▶ _THE DATA_

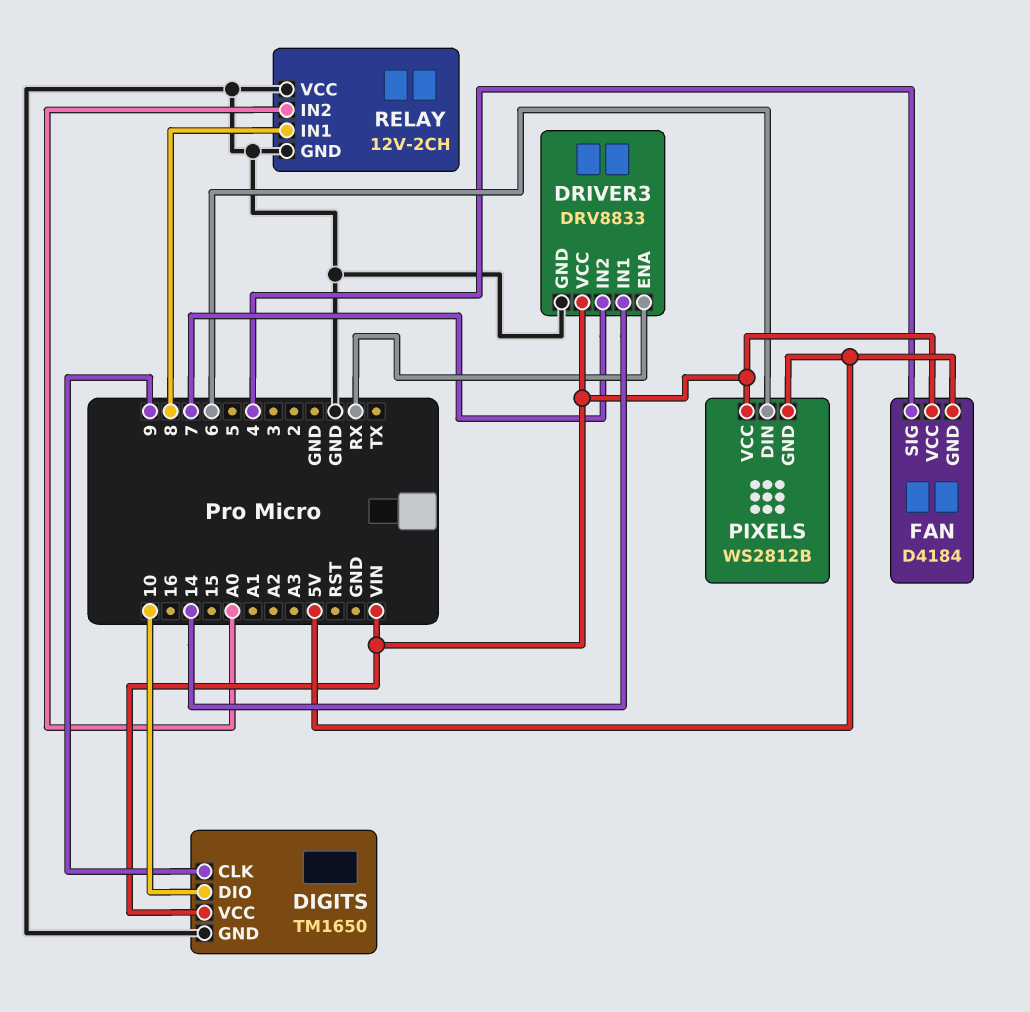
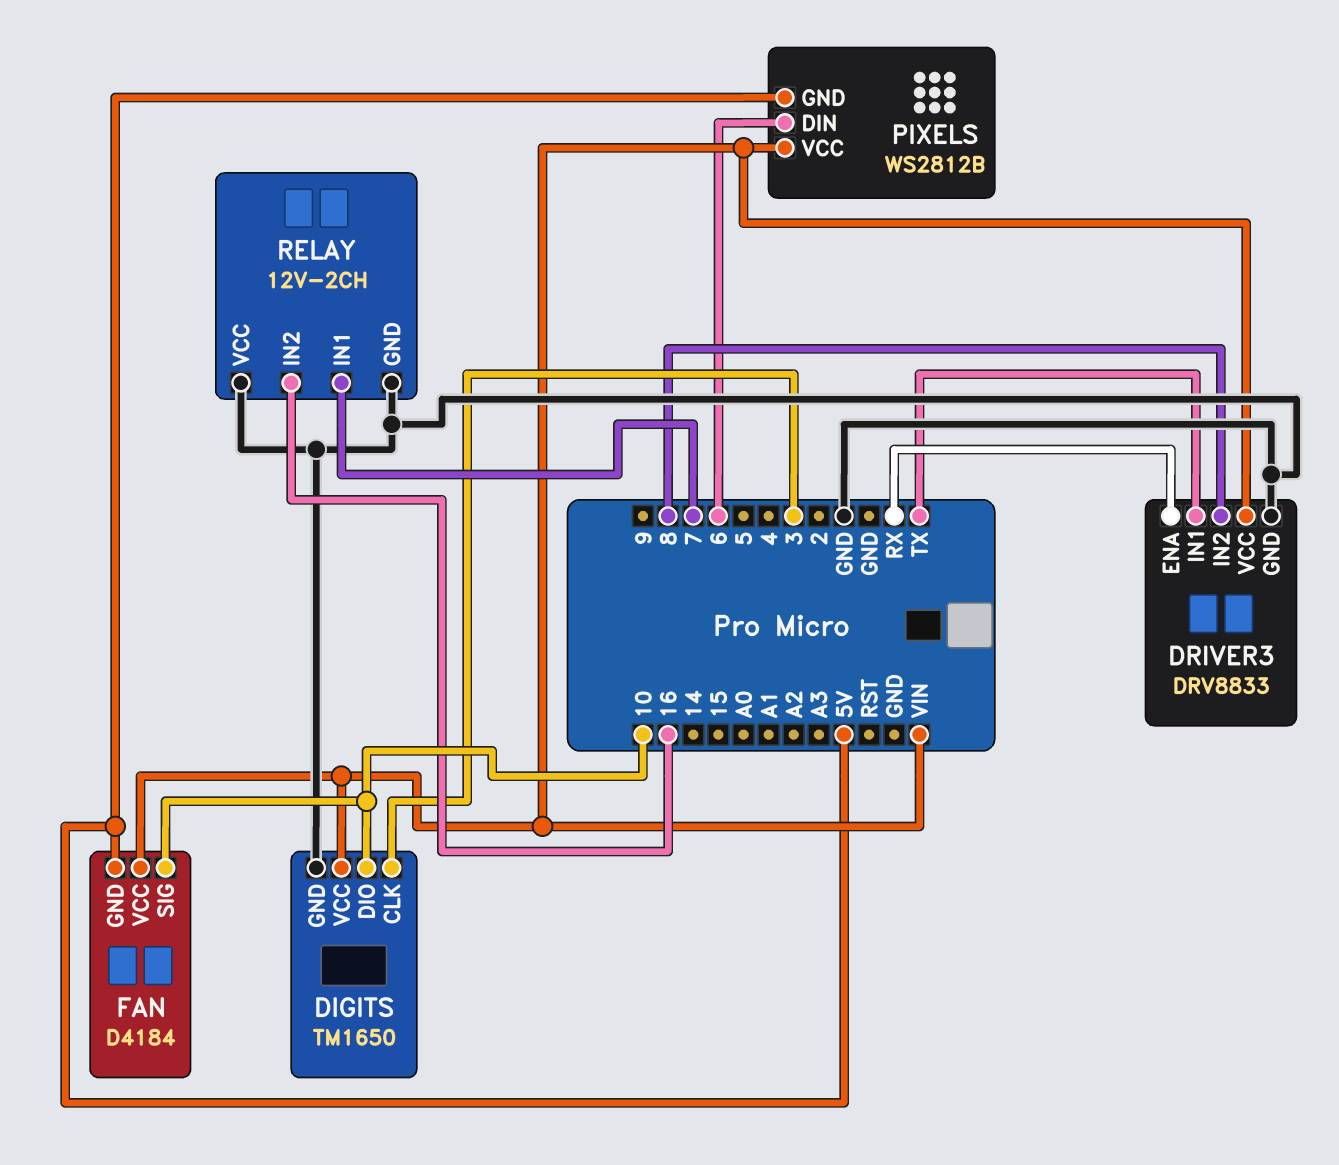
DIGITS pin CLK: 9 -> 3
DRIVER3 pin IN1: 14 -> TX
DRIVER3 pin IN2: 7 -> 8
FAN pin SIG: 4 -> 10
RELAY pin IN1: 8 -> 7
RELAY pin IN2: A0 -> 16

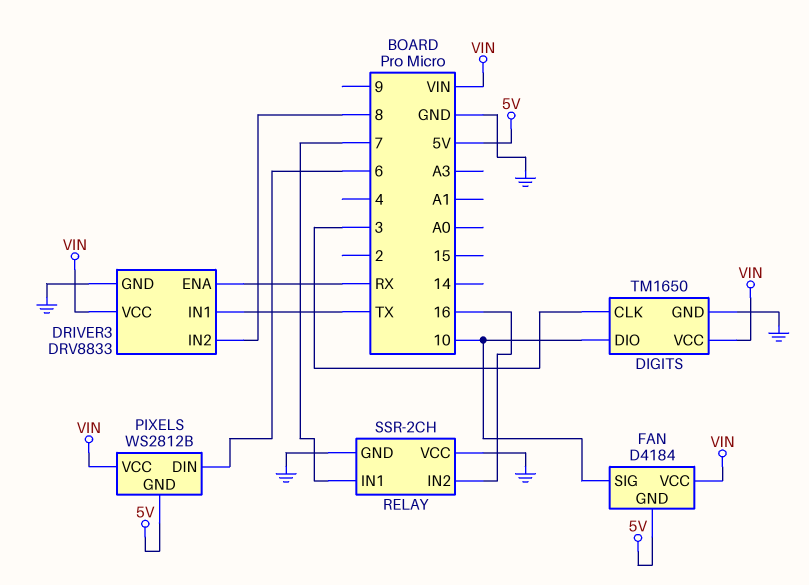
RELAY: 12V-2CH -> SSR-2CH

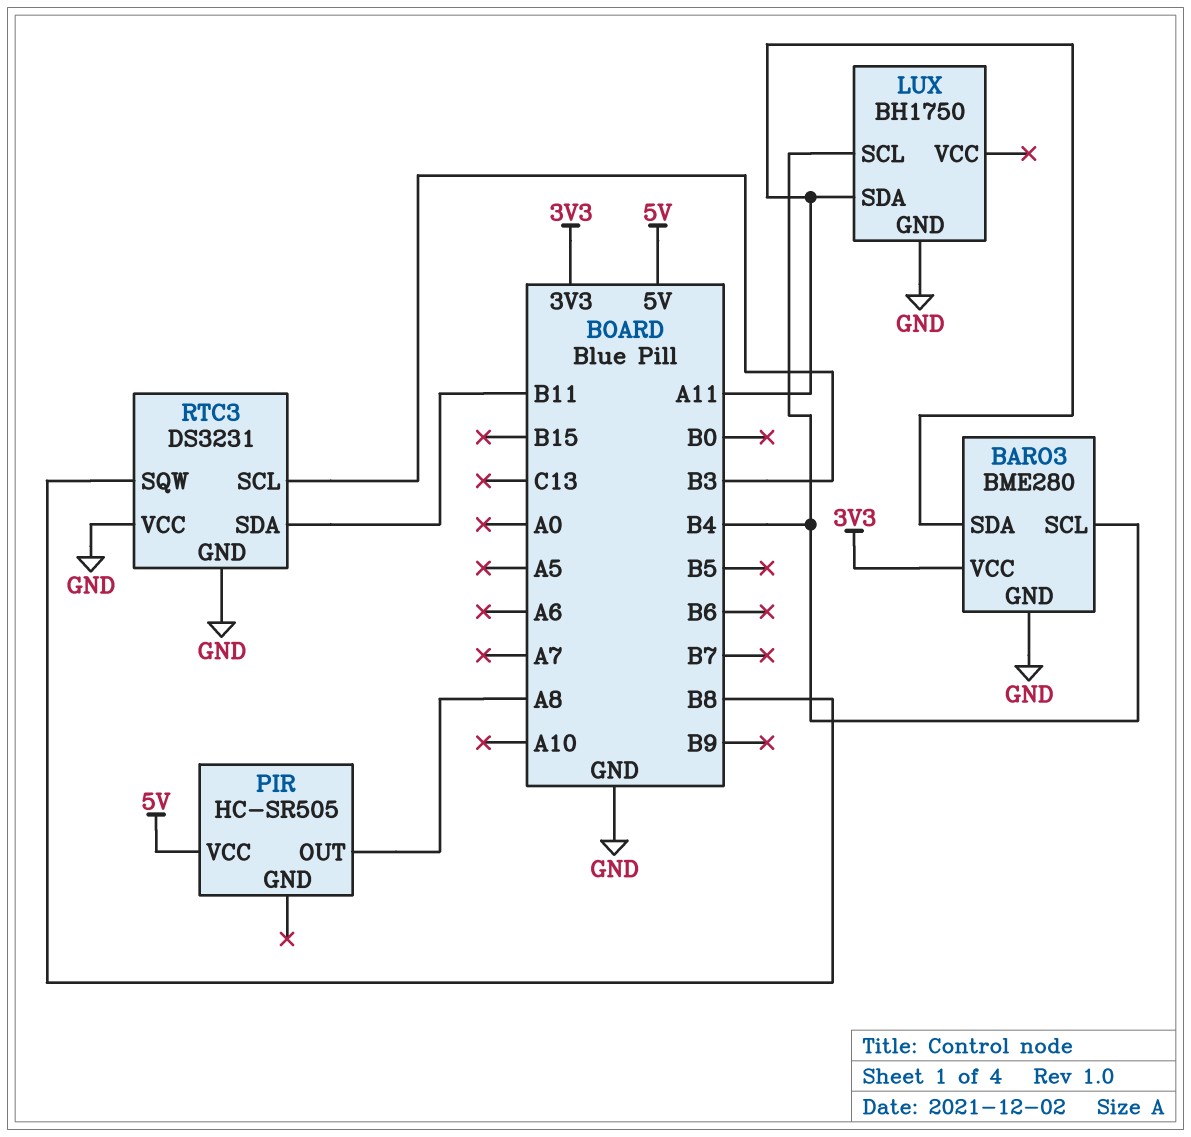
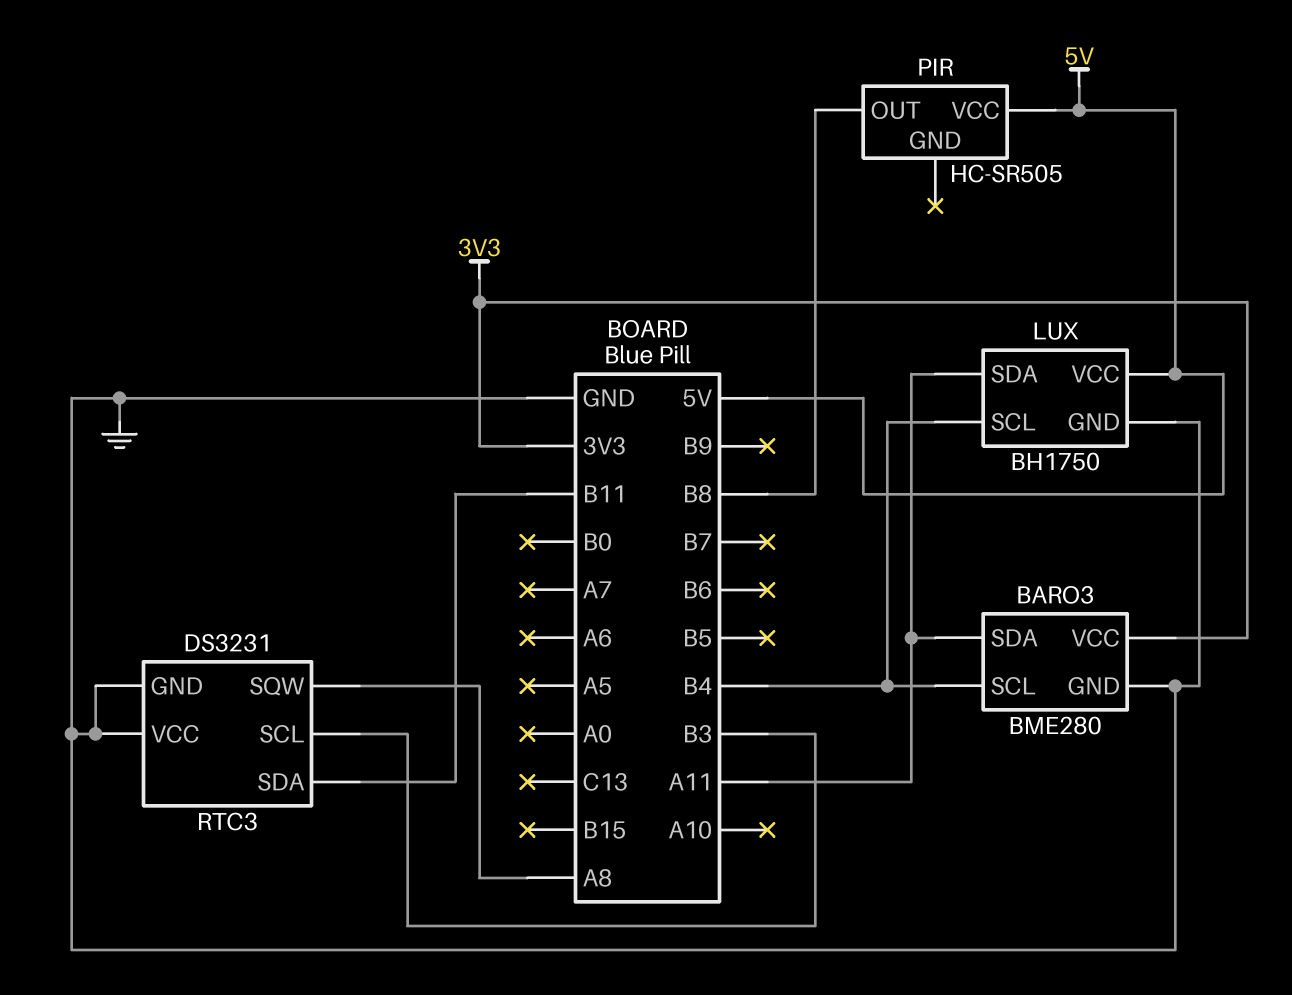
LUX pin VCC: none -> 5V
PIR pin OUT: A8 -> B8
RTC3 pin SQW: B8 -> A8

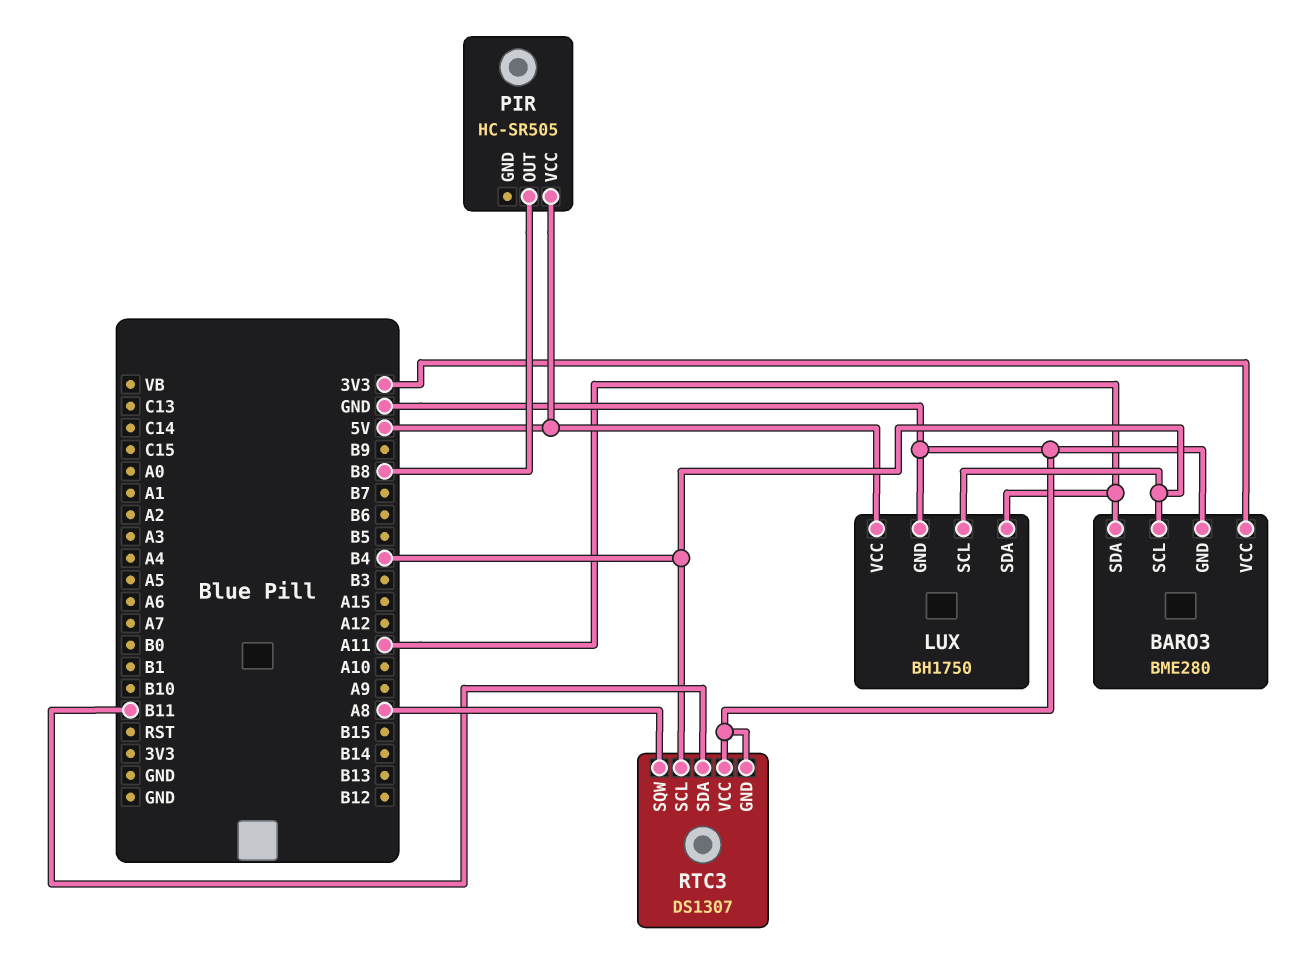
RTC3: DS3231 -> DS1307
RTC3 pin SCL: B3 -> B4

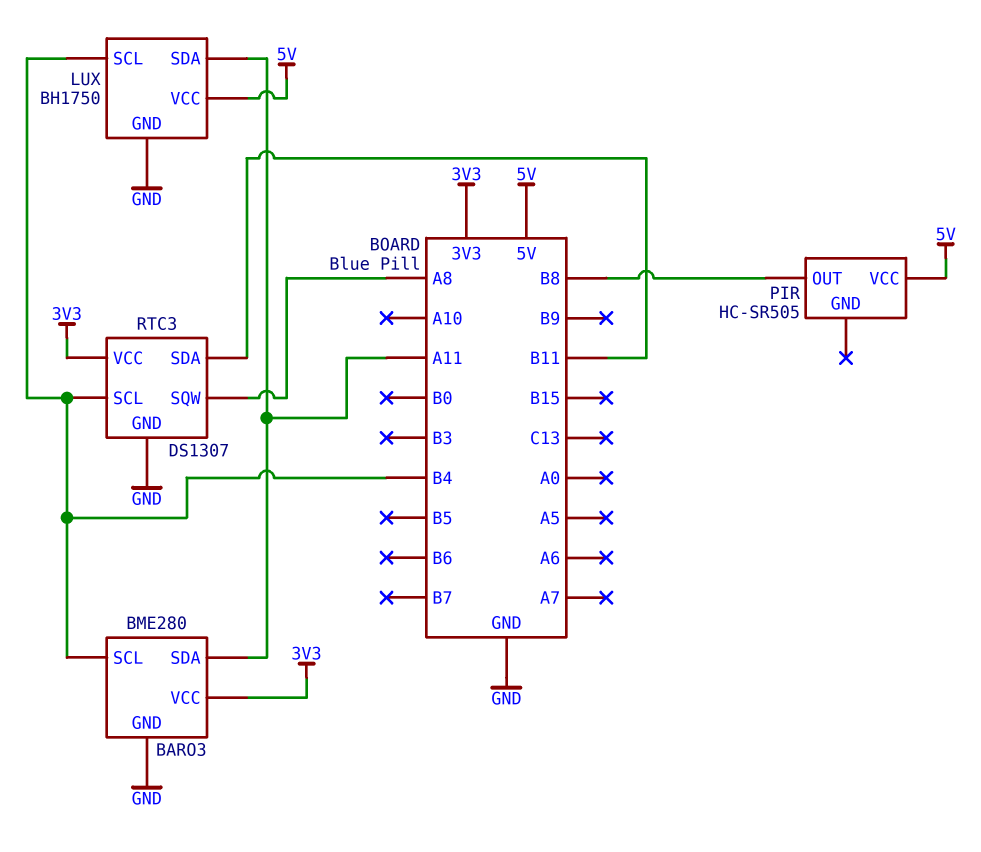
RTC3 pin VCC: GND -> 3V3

▶ _WORK REQUIRED_
The records above must be repeated in full and exactly, but without any of the pictures.

▶ _THE ANSWER_
DIGITS pin CLK: 9 -> 3
DRIVER3 pin IN1: 14 -> TX
DRIVER3 pin IN2: 7 -> 8
FAN pin SIG: 4 -> 10
RELAY pin IN1: 8 -> 7
RELAY pin IN2: A0 -> 16

RELAY: 12V-2CH -> SSR-2CH

LUX pin VCC: none -> 5V
PIR pin OUT: A8 -> B8
RTC3 pin SQW: B8 -> A8

RTC3: DS3231 -> DS1307
RTC3 pin SCL: B3 -> B4

RTC3 pin VCC: GND -> 3V3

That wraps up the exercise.